◆ Given records

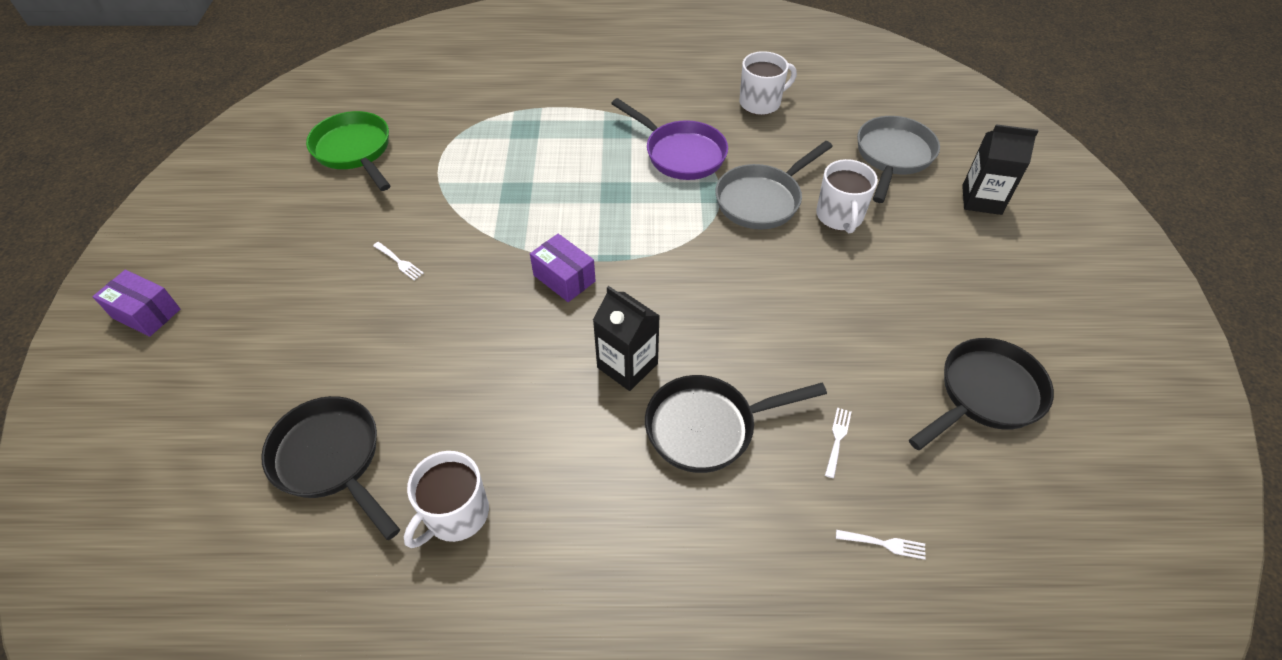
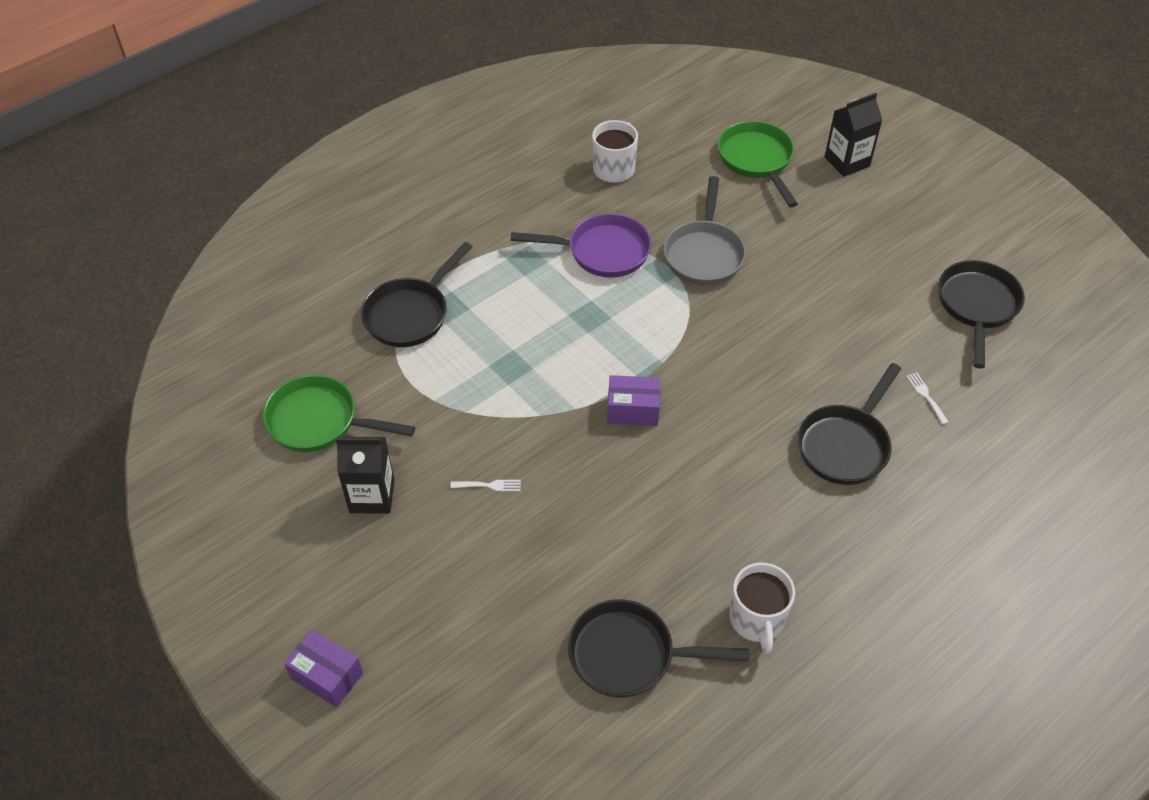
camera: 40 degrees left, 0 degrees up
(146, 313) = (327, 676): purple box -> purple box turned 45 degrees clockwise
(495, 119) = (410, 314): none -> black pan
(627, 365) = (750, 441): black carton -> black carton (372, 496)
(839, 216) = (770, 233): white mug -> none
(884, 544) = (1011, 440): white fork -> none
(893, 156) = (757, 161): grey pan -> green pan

◆ Job
Quote each entry above verbatim and drop the pictures.

◆ Exercise answer
camera: 40 degrees left, 0 degrees up
(146, 313) = (327, 676): purple box -> purple box turned 45 degrees clockwise
(495, 119) = (410, 314): none -> black pan
(627, 365) = (750, 441): black carton -> black carton (372, 496)
(839, 216) = (770, 233): white mug -> none
(884, 544) = (1011, 440): white fork -> none
(893, 156) = (757, 161): grey pan -> green pan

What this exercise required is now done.